[Records from a collection]

# # # # # # #

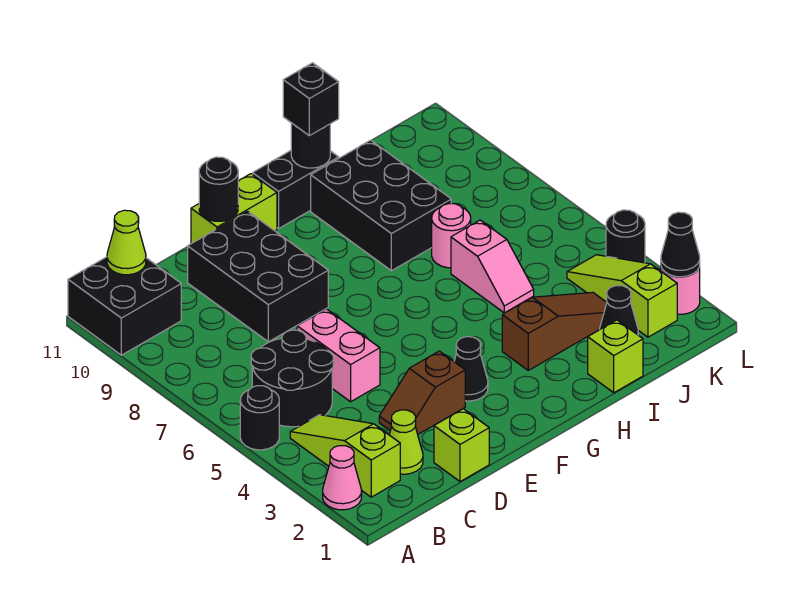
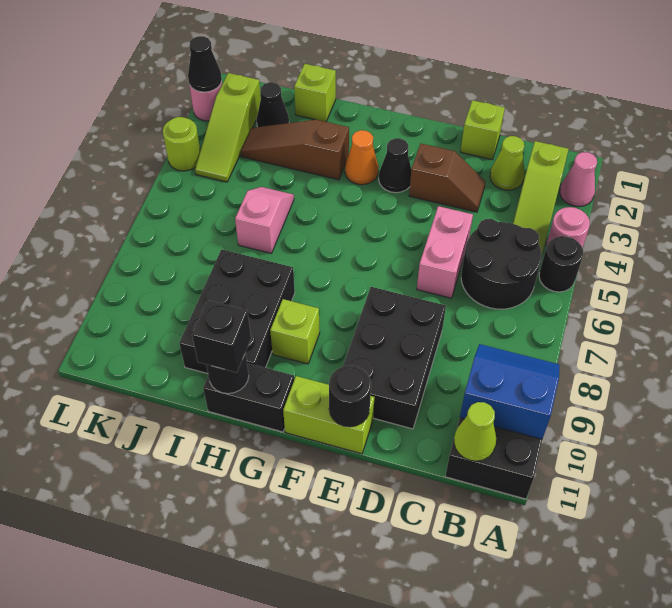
none -> blue slope A9:B10 level 2 top 10
none -> orange cone G3 level 1
none -> lime brick G9 level 1
pink round brick I7 level 1 -> pink round brick A4 level 1
black round brick L4 level 1 -> lime round brick L4 level 1

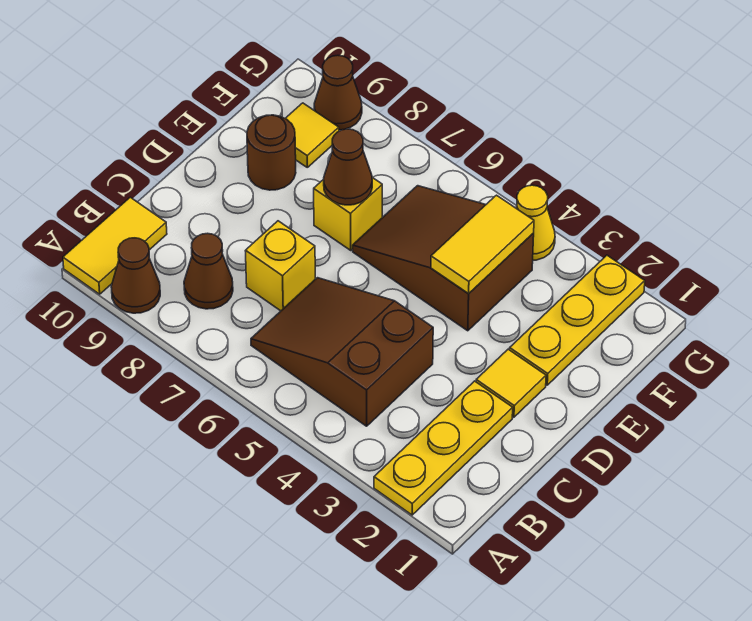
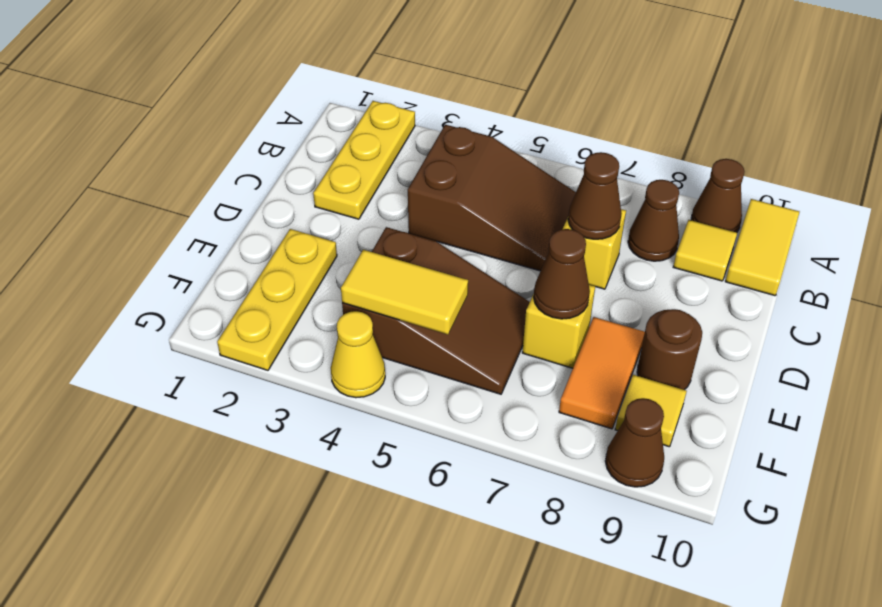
none -> brown cone C7 level 2
yellow tile D2 level 1 -> yellow tile B9 level 1
yellow tile E4:F4 level 2 -> yellow tile F4:F5 level 2
none -> orange tile E8:F8 level 1

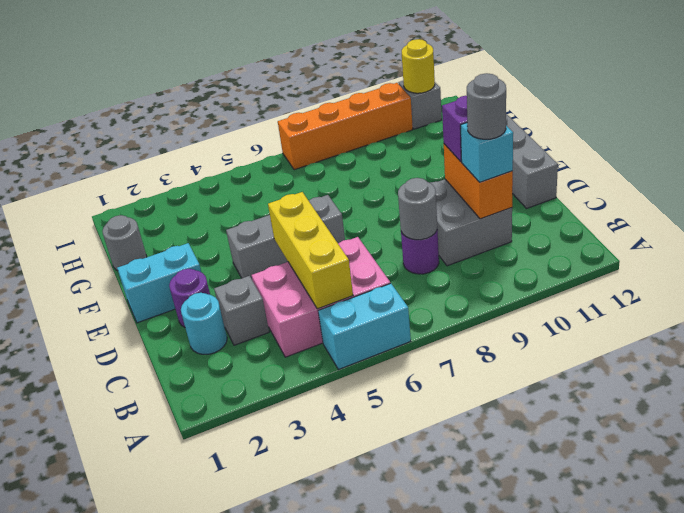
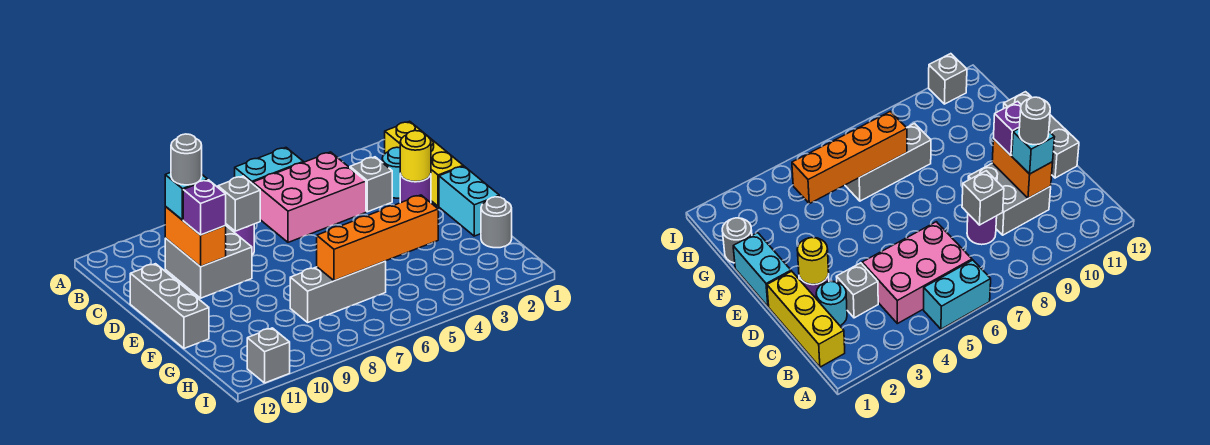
yellow brick B5:D5 level 2 -> yellow brick B1:D1 level 1
grey round brick C8 level 2 -> grey brick C8 level 2
cyan brick E1:E2 level 1 -> cyan brick E1:F1 level 1
grey brick E4:E6 level 1 -> grey brick G6:G8 level 1
orange brick I7:I10 level 1 -> orange brick G4:G7 level 2
yellow round brick I11 level 2 -> yellow round brick D2 level 2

# # # # # # #

■ THE TASK
Write out all the entries precisely as given, omitting each image.

■ TASK RESPONSE
none -> blue slope A9:B10 level 2 top 10
none -> orange cone G3 level 1
none -> lime brick G9 level 1
pink round brick I7 level 1 -> pink round brick A4 level 1
black round brick L4 level 1 -> lime round brick L4 level 1

none -> brown cone C7 level 2
yellow tile D2 level 1 -> yellow tile B9 level 1
yellow tile E4:F4 level 2 -> yellow tile F4:F5 level 2
none -> orange tile E8:F8 level 1

yellow brick B5:D5 level 2 -> yellow brick B1:D1 level 1
grey round brick C8 level 2 -> grey brick C8 level 2
cyan brick E1:E2 level 1 -> cyan brick E1:F1 level 1
grey brick E4:E6 level 1 -> grey brick G6:G8 level 1
orange brick I7:I10 level 1 -> orange brick G4:G7 level 2
yellow round brick I11 level 2 -> yellow round brick D2 level 2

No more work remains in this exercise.